**Goal of the exercise**
Omit every picture and return the rest of the data unaltered.

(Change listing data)
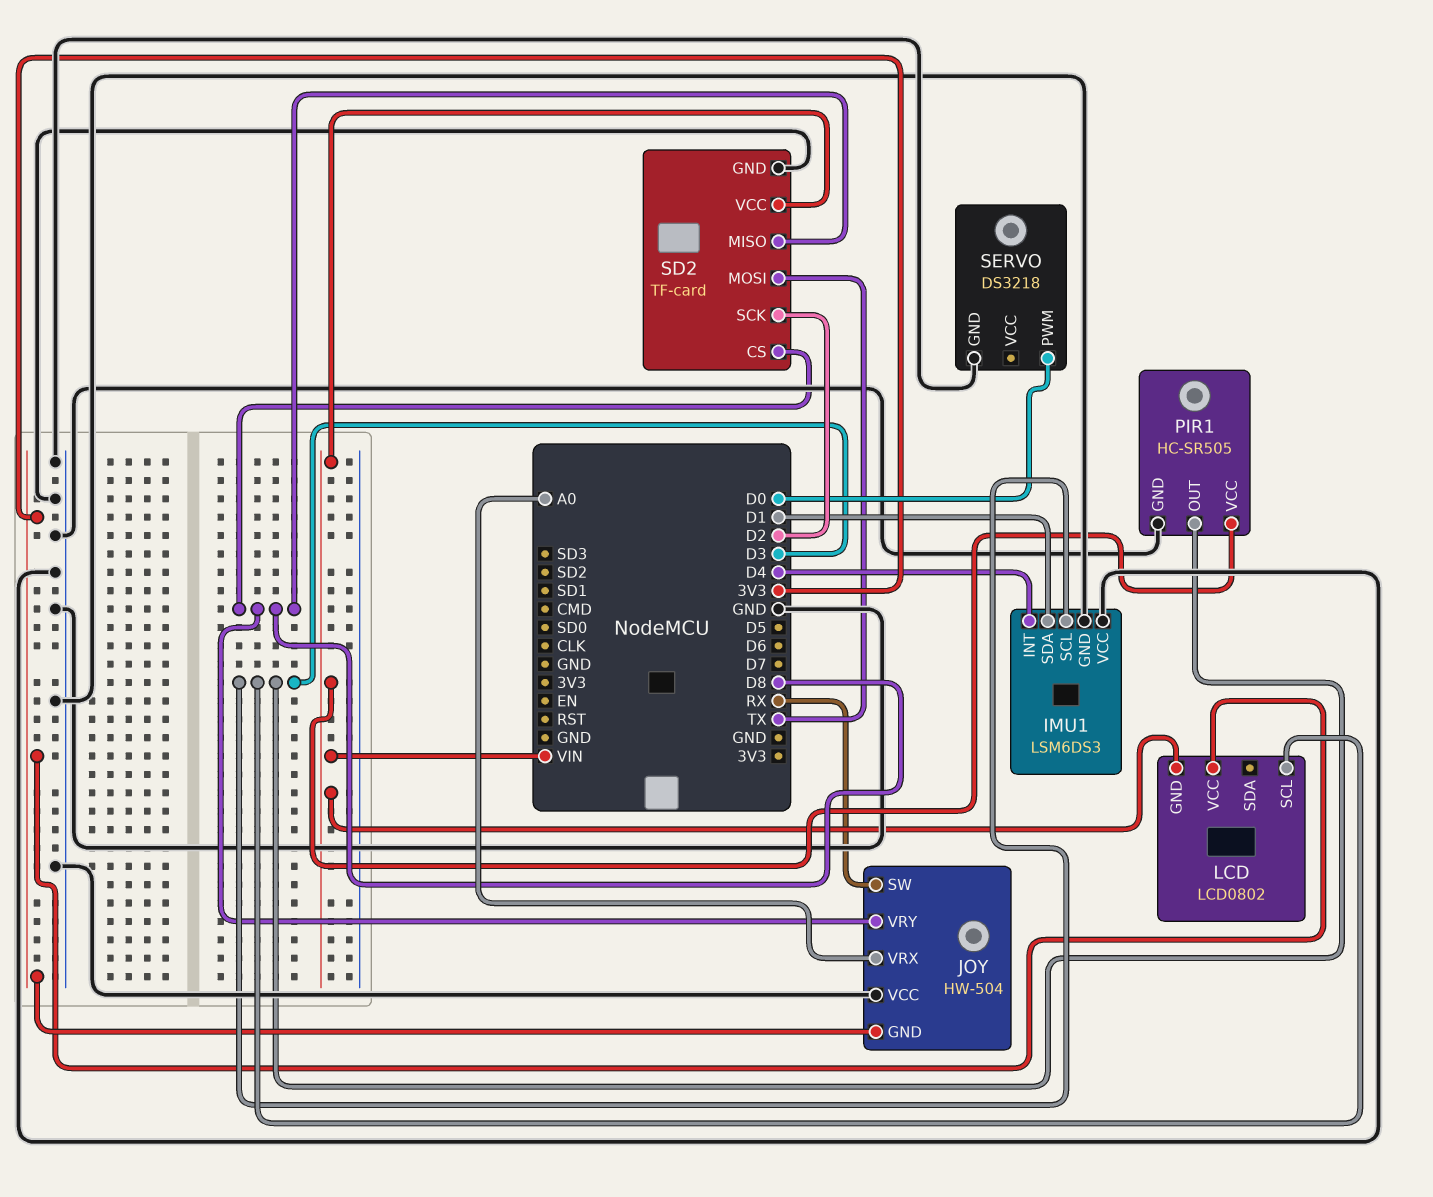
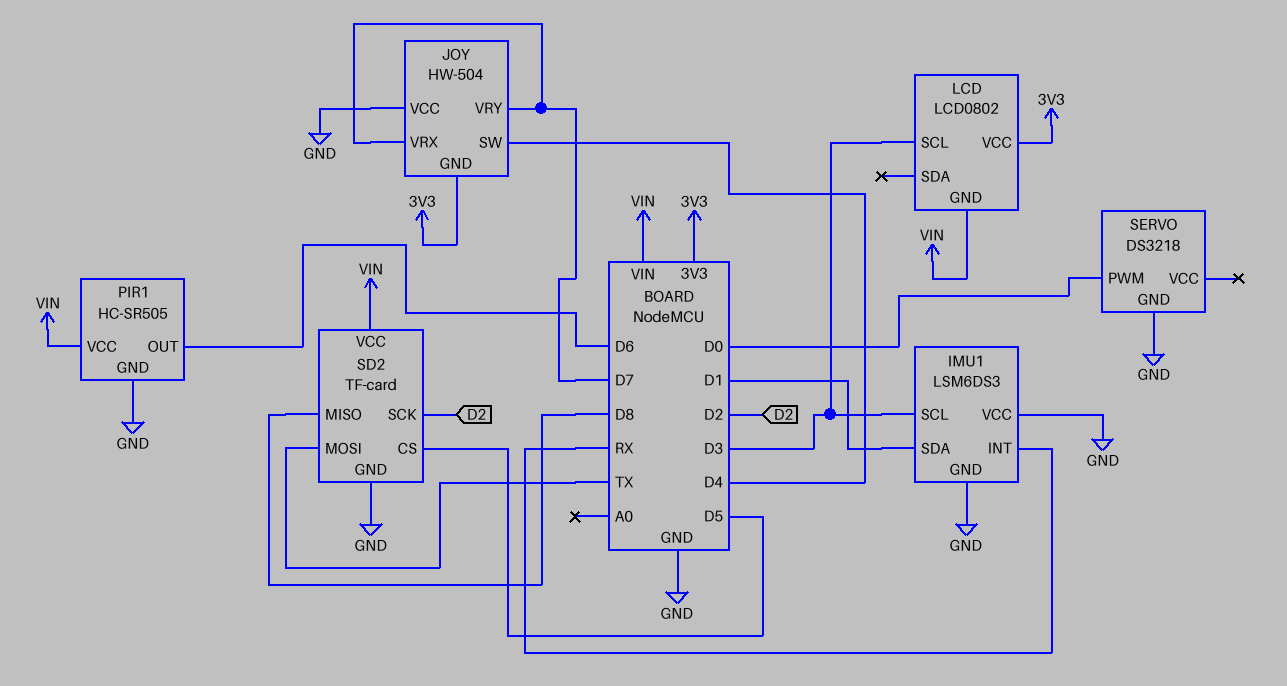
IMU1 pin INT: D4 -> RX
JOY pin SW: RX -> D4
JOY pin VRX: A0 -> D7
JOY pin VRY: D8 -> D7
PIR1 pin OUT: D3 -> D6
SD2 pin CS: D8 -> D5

**Solution below**
IMU1 pin INT: D4 -> RX
JOY pin SW: RX -> D4
JOY pin VRX: A0 -> D7
JOY pin VRY: D8 -> D7
PIR1 pin OUT: D3 -> D6
SD2 pin CS: D8 -> D5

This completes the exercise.